_What to do_
Retype each entry exactly as written, and keep the pictures out of the copy.

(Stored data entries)
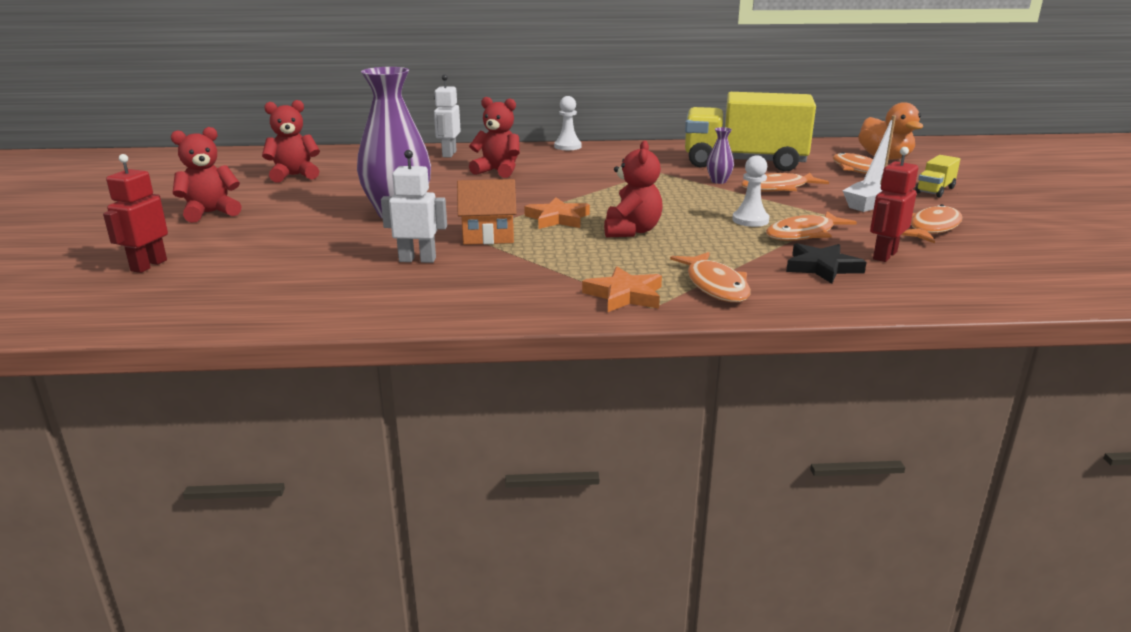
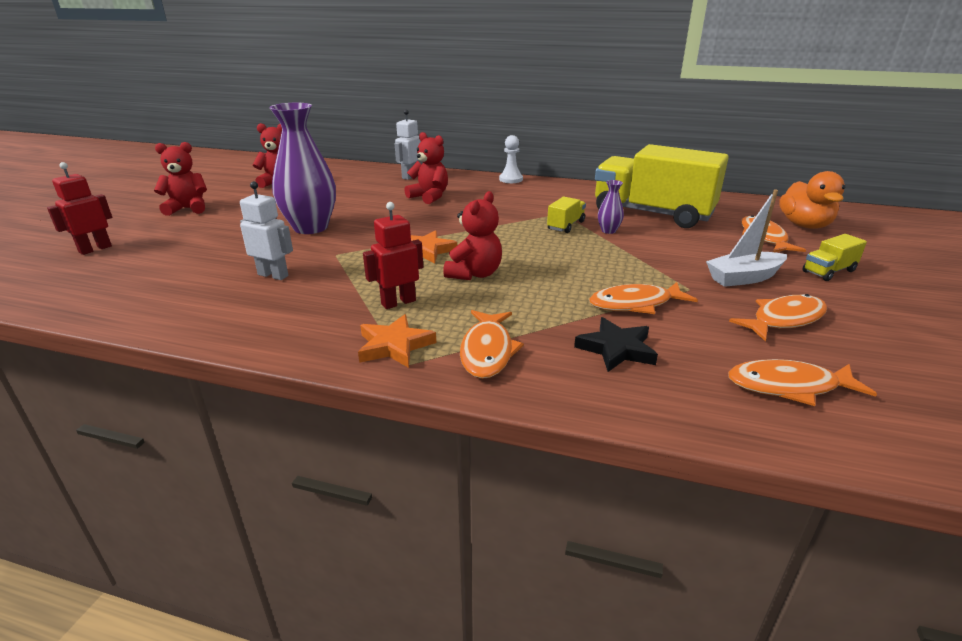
camera: 20 degrees right, 5 degrees up
(488, 236) = (351, 260): orange house -> none
(673, 181) = (566, 225): none -> yellow truck
(750, 220) = (597, 279): white pawn -> none
(778, 188) = (659, 246): orange fish -> orange fish (789, 386)
(884, 255) = (698, 346): red robot -> red robot (398, 302)

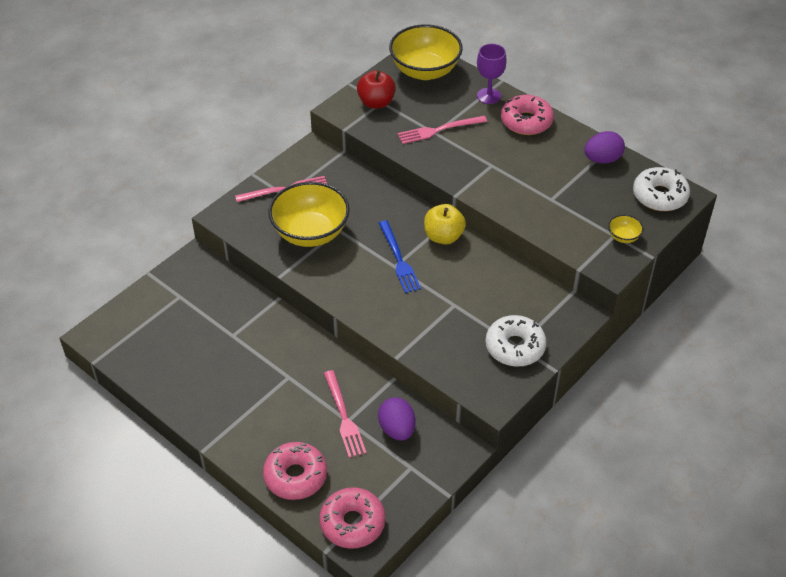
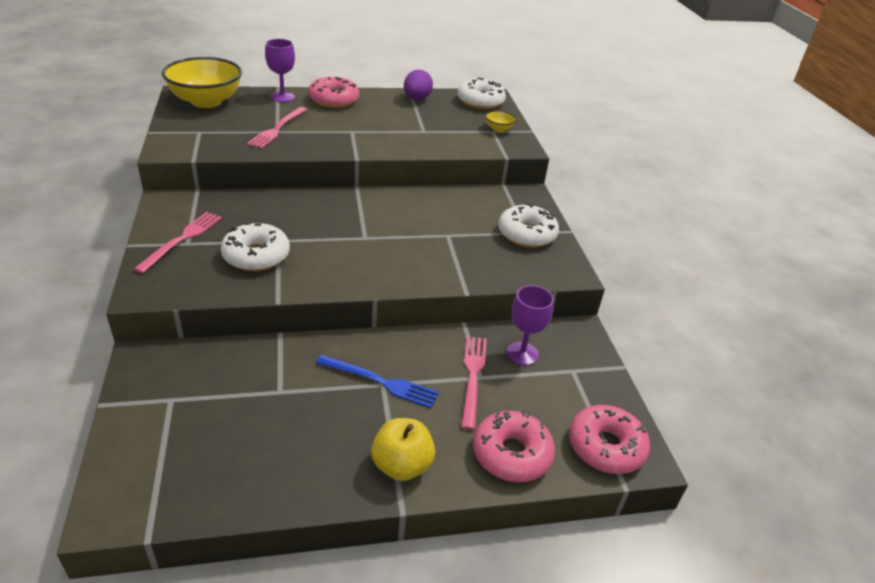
camera: 55 degrees left, 10 degrees down
(310, 233) = (256, 256): yellow bowl -> white donut
(344, 416) = (473, 377): pink fork -> pink fork turned 105 degrees counterclockwise
(376, 102) = (195, 134): red apple -> none
(397, 429) = (522, 353): purple egg -> purple goblet
(398, 259) = (360, 231): blue fork -> blue fork (380, 382)
(443, 236) = (370, 200): yellow apple -> yellow apple (402, 465)

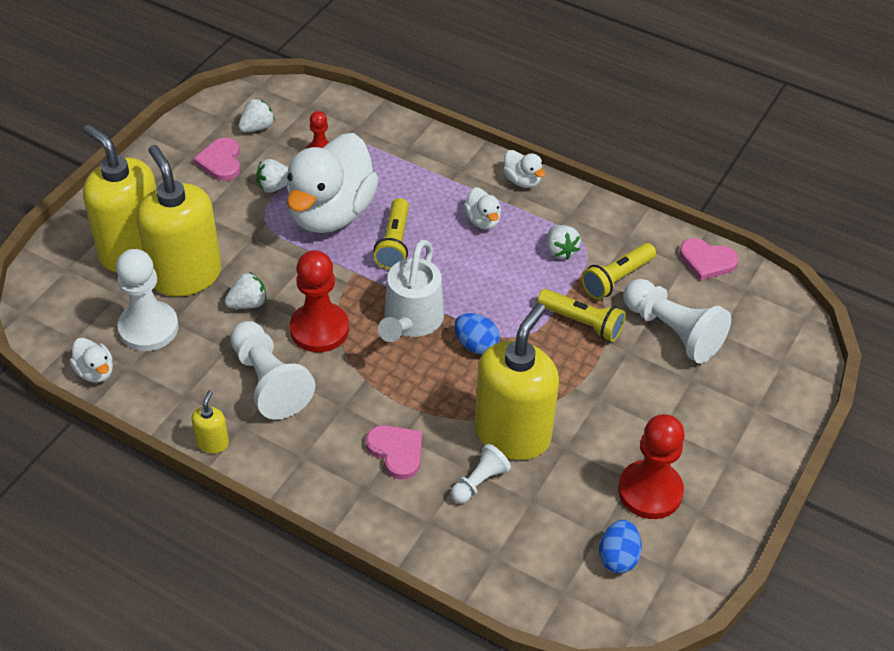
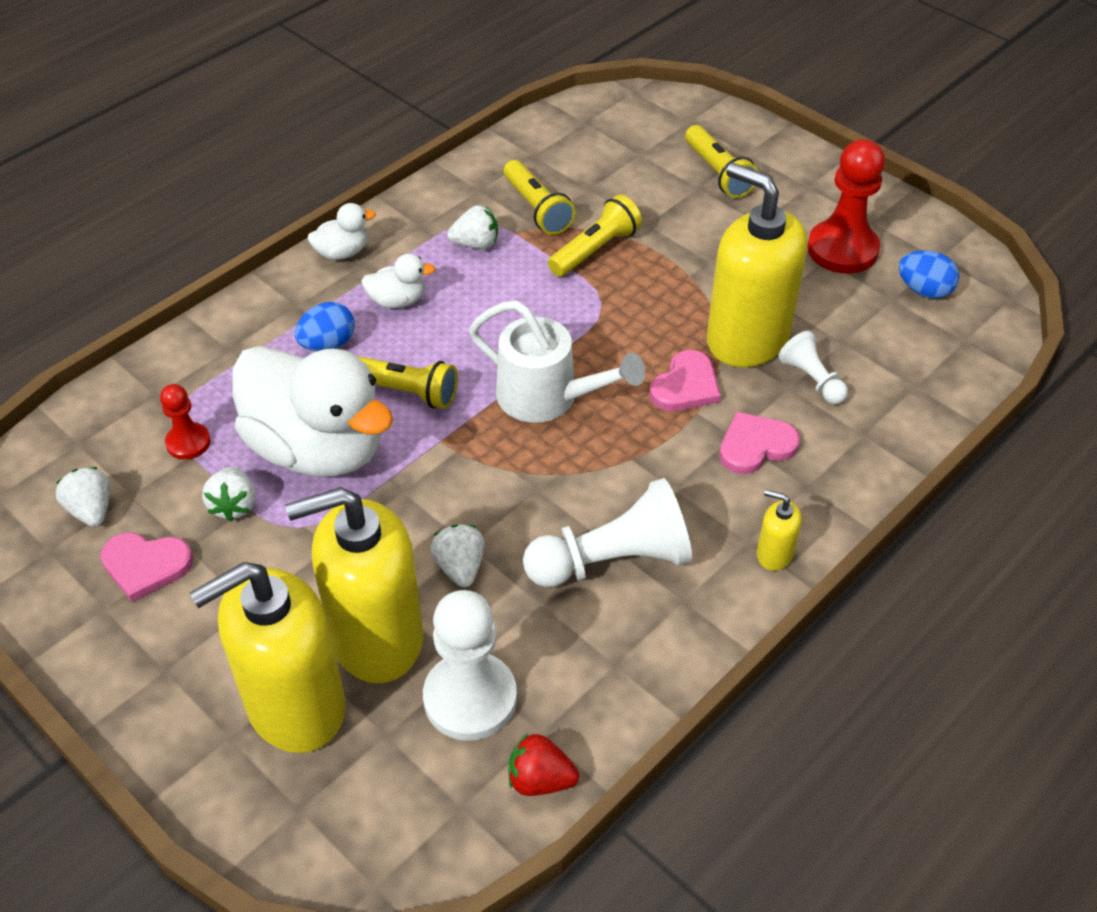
camera: 75 degrees left, 0 degrees up
(95, 372) = (540, 780): white duck -> red strawberry
(213, 443) = (707, 638): yellow soap dispenser -> yellow soap dispenser (774, 554)
(319, 329) = (534, 492): red pawn -> none
(476, 345) = (604, 345): blue egg -> blue egg (328, 344)
(673, 331) = (628, 185): white pawn -> none
(707, 261) = (534, 138): pink heart -> pink heart (685, 386)
(716, 390) = (718, 173): none -> yellow flashlight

_Your response_
camera: 20 degrees right, 5 degrees up
(488, 236) = (351, 260): orange house -> none
(673, 181) = (566, 225): none -> yellow truck
(750, 220) = (597, 279): white pawn -> none
(778, 188) = (659, 246): orange fish -> orange fish (789, 386)
(884, 255) = (698, 346): red robot -> red robot (398, 302)

camera: 55 degrees left, 10 degrees down
(310, 233) = (256, 256): yellow bowl -> white donut
(344, 416) = (473, 377): pink fork -> pink fork turned 105 degrees counterclockwise
(376, 102) = (195, 134): red apple -> none
(397, 429) = (522, 353): purple egg -> purple goblet
(398, 259) = (360, 231): blue fork -> blue fork (380, 382)
(443, 236) = (370, 200): yellow apple -> yellow apple (402, 465)

camera: 75 degrees left, 0 degrees up
(95, 372) = (540, 780): white duck -> red strawberry
(213, 443) = (707, 638): yellow soap dispenser -> yellow soap dispenser (774, 554)
(319, 329) = (534, 492): red pawn -> none
(476, 345) = (604, 345): blue egg -> blue egg (328, 344)
(673, 331) = (628, 185): white pawn -> none
(707, 261) = (534, 138): pink heart -> pink heart (685, 386)
(716, 390) = (718, 173): none -> yellow flashlight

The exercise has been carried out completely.